EXERCISE:
Return all lines of the records that contain the word "plate".
[SOURCE MATERIAL — start]
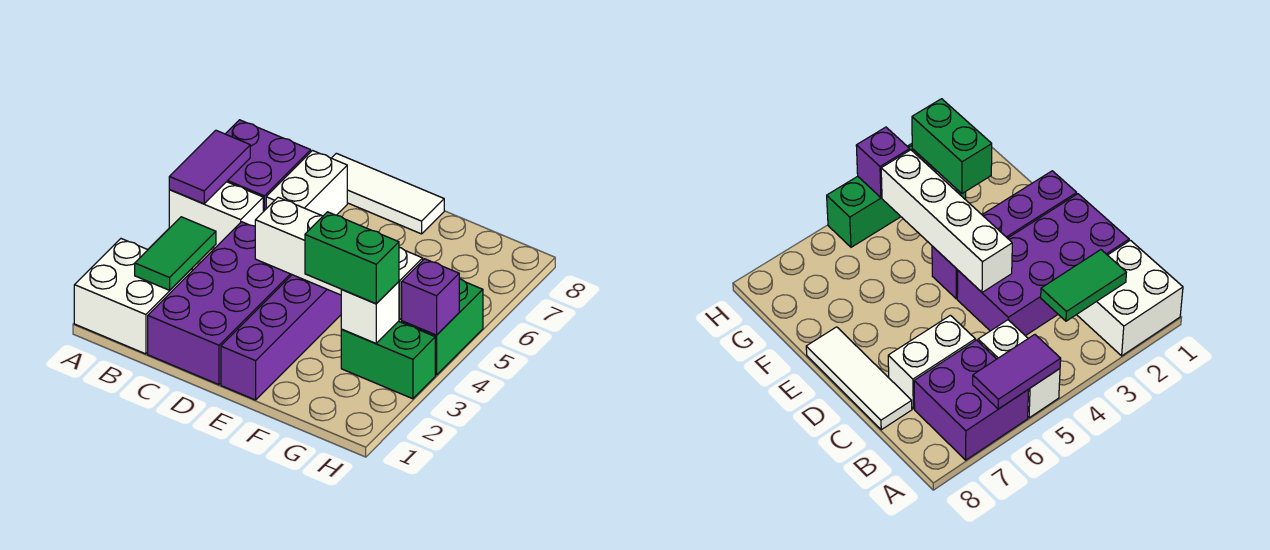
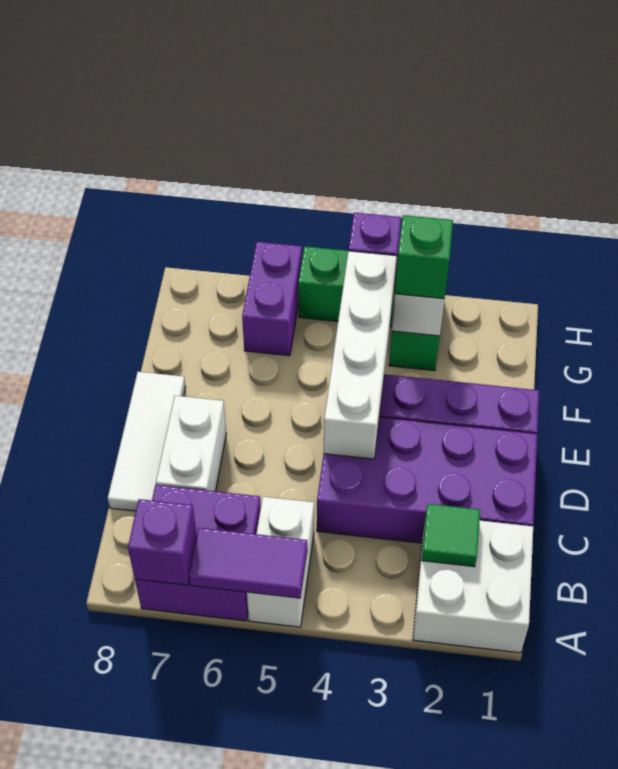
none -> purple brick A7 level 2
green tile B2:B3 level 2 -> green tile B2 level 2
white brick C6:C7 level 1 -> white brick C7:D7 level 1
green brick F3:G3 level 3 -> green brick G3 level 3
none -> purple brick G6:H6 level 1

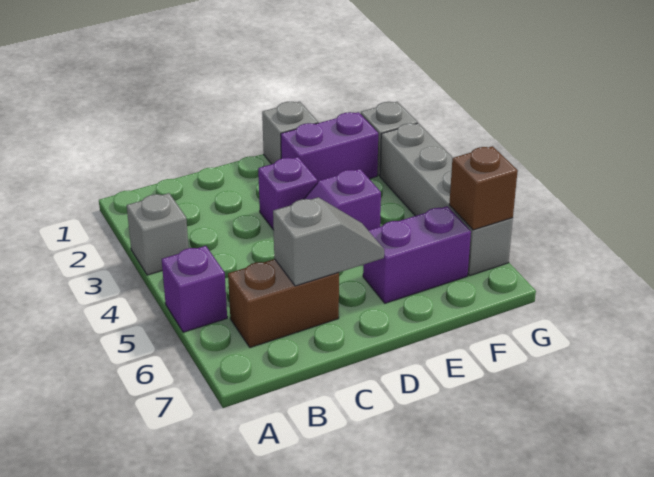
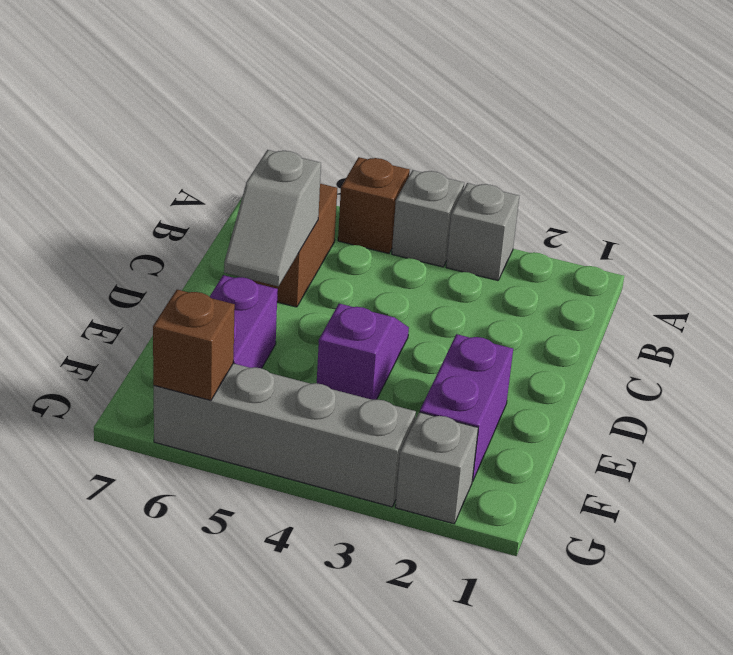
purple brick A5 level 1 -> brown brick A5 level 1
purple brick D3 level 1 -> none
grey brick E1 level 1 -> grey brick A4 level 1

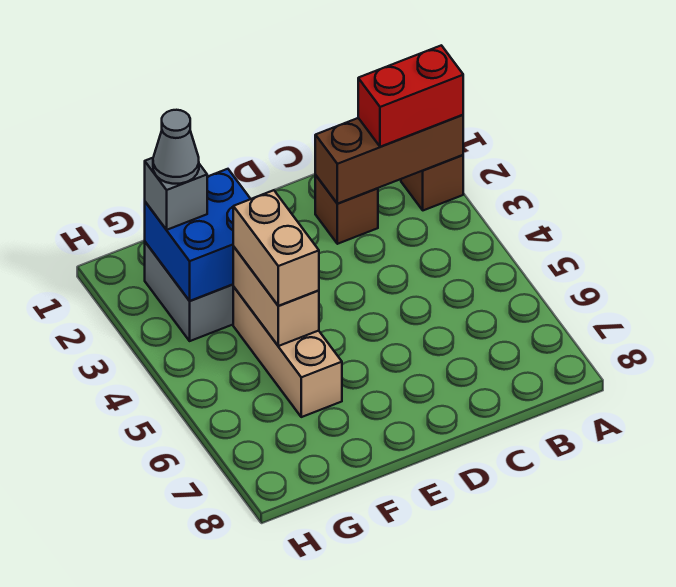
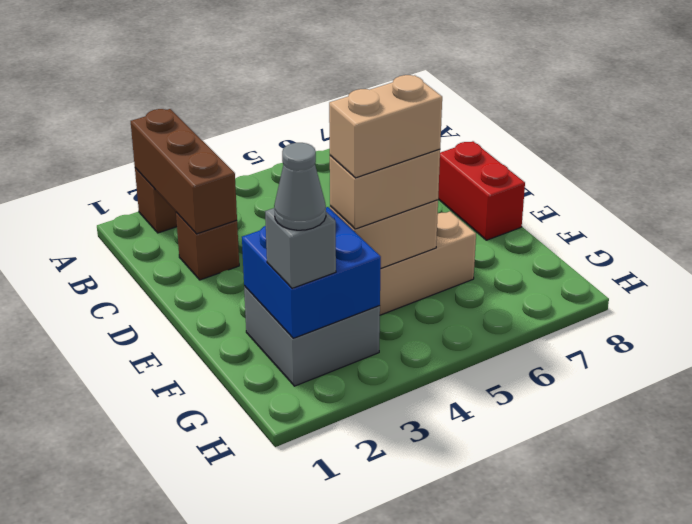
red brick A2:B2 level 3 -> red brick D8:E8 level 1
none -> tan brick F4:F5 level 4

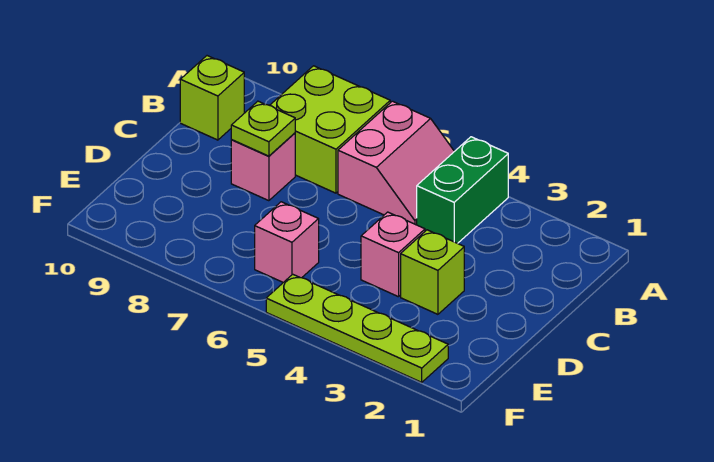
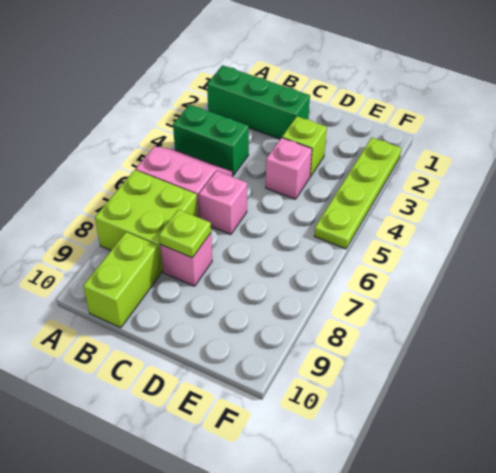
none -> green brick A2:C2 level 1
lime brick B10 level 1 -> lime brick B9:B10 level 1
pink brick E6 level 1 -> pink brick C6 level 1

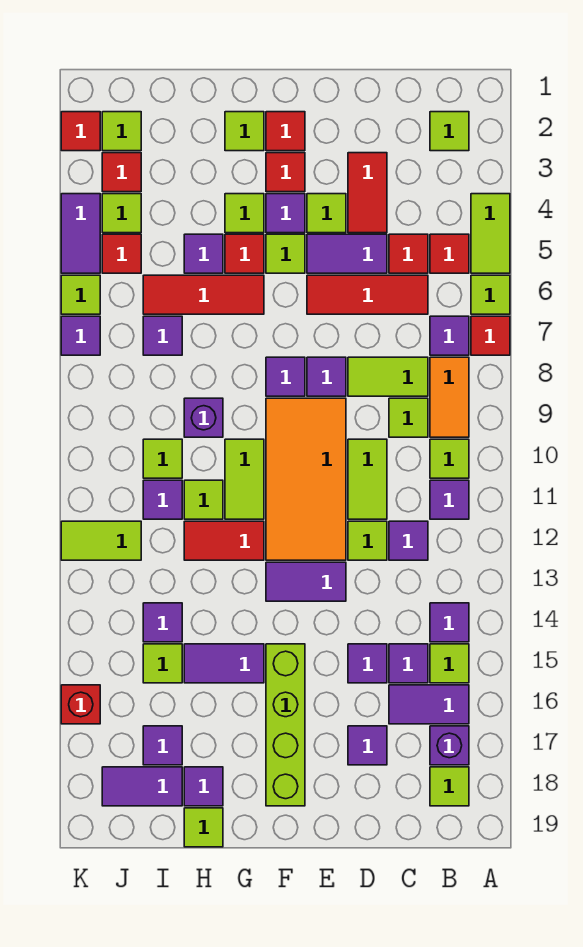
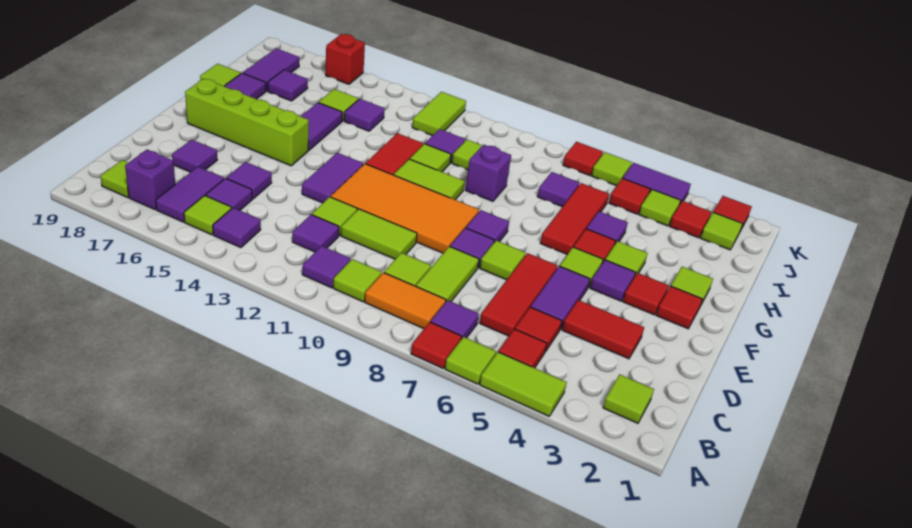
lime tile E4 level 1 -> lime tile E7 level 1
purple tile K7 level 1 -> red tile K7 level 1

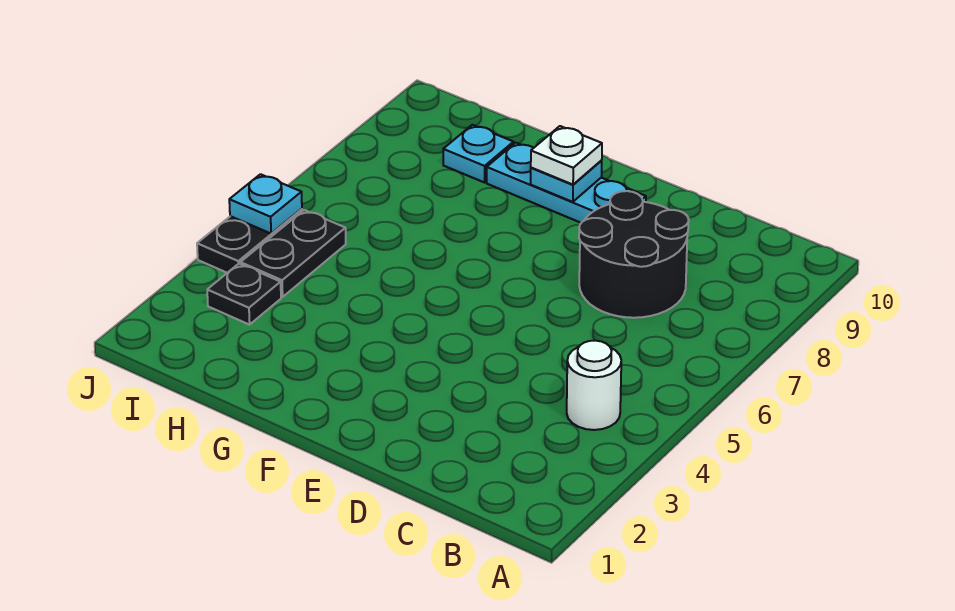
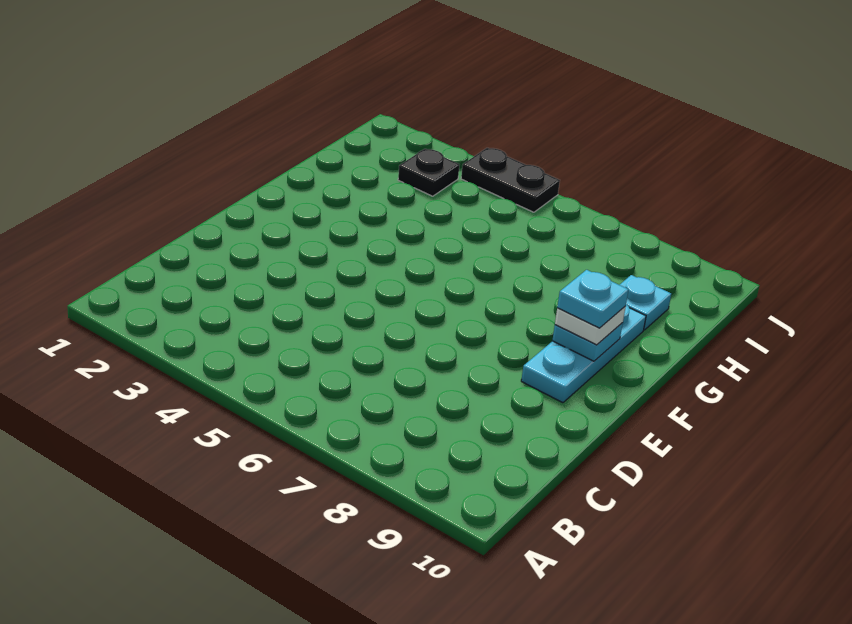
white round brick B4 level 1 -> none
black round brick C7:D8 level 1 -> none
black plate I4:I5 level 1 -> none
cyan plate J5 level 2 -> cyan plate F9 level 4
[SOURCE MATERIAL — finish]
RESPONSE AREA:
black plate I4:I5 level 1 -> none
cyan plate J5 level 2 -> cyan plate F9 level 4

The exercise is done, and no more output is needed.